Direction: Rewrite the lines of every record below as a numbered list, skipping any blank lines. Leave the pictures out of your answer.
--- begin Material supplied ---
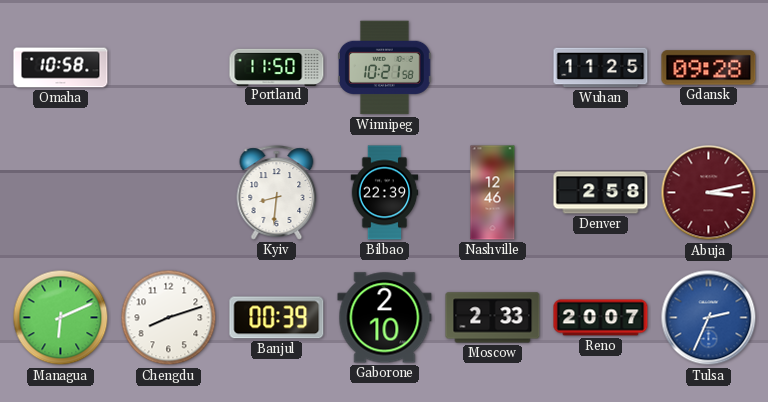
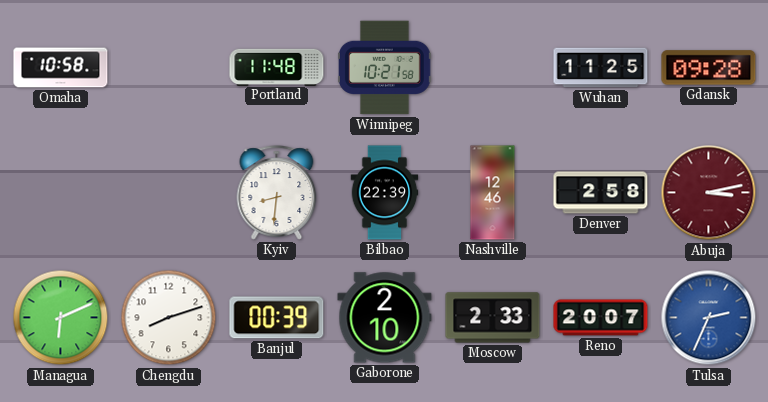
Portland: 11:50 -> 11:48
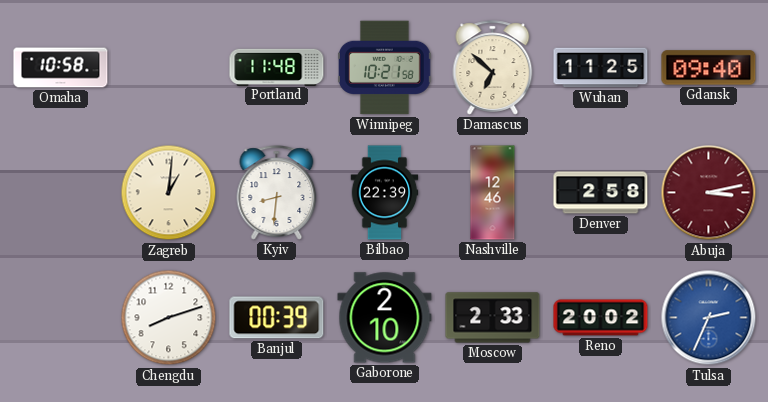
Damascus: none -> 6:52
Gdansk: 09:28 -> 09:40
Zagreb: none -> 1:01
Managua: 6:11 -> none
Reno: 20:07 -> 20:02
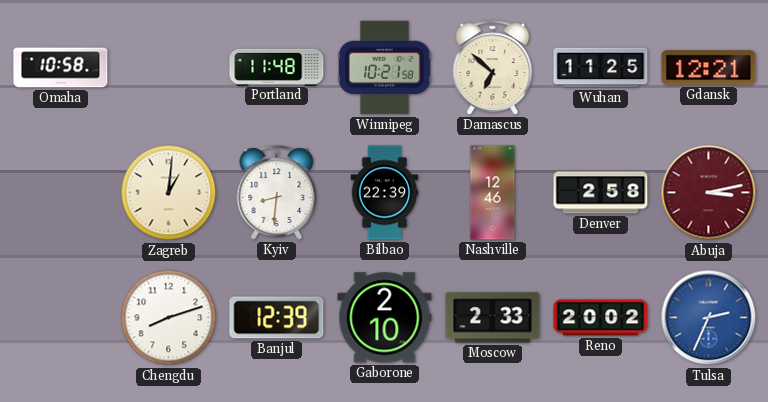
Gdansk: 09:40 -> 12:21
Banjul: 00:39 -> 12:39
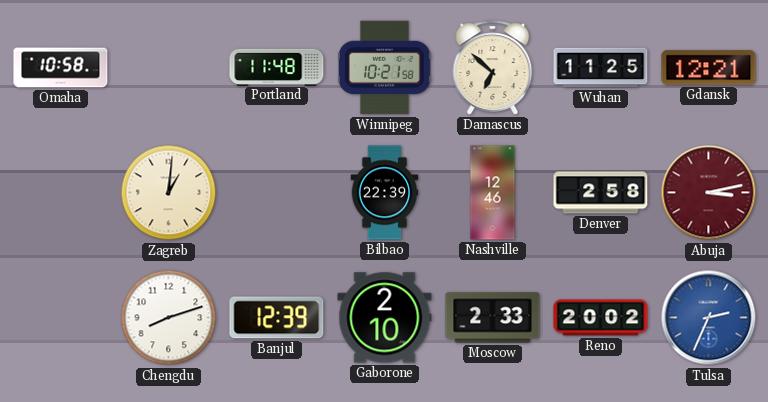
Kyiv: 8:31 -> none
--- end Material supplied ---
Output of the task:
1. Portland: 11:50 -> 11:48
2. Damascus: none -> 6:52
3. Gdansk: 09:28 -> 09:40
4. Zagreb: none -> 1:01
5. Managua: 6:11 -> none
6. Reno: 20:07 -> 20:02
7. Gdansk: 09:40 -> 12:21
8. Banjul: 00:39 -> 12:39
9. Kyiv: 8:31 -> none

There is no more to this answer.